> _Exercise data_:
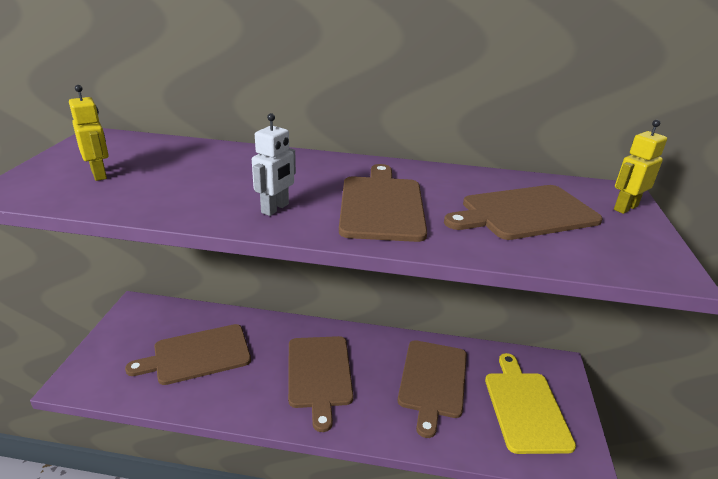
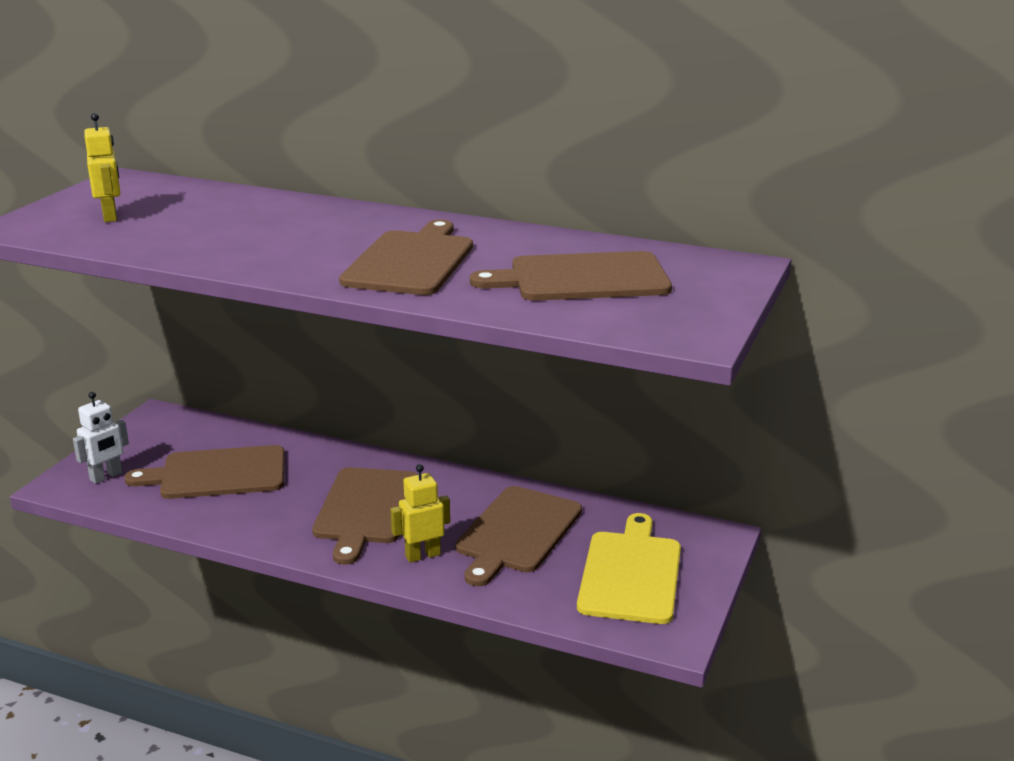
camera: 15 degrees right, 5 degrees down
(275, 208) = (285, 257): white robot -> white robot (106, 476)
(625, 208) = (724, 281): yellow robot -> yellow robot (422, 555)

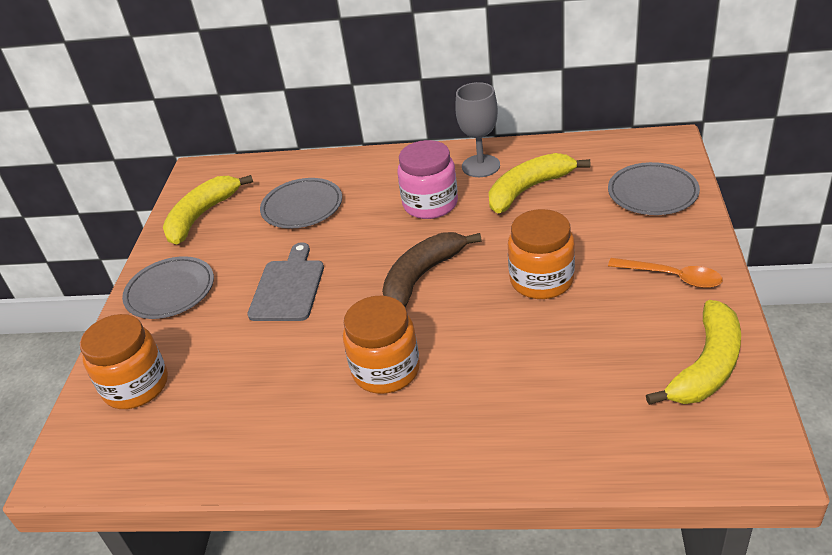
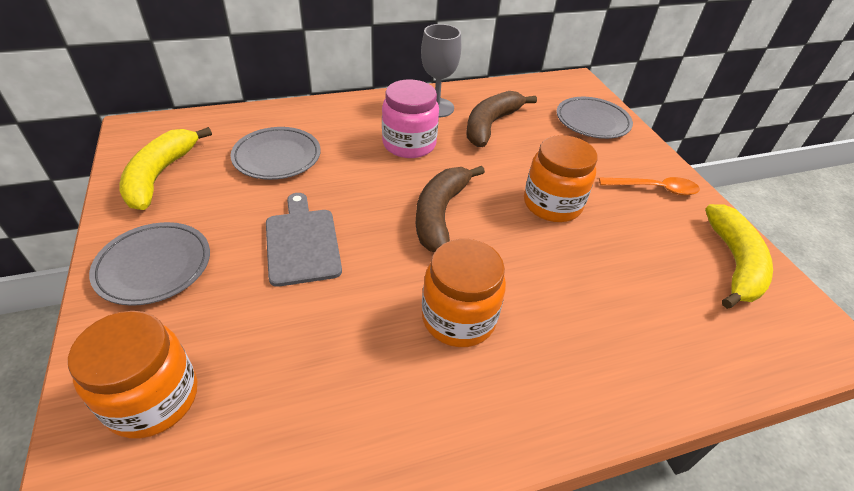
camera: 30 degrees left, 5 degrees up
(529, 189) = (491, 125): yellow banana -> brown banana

> _Exercise details_: Copy exactly the line that contains "camera: 30 degrees left, 5 degrees up" and every line after it, up to and including the last line of the records.

> _Exercise solution_:
camera: 30 degrees left, 5 degrees up
(529, 189) = (491, 125): yellow banana -> brown banana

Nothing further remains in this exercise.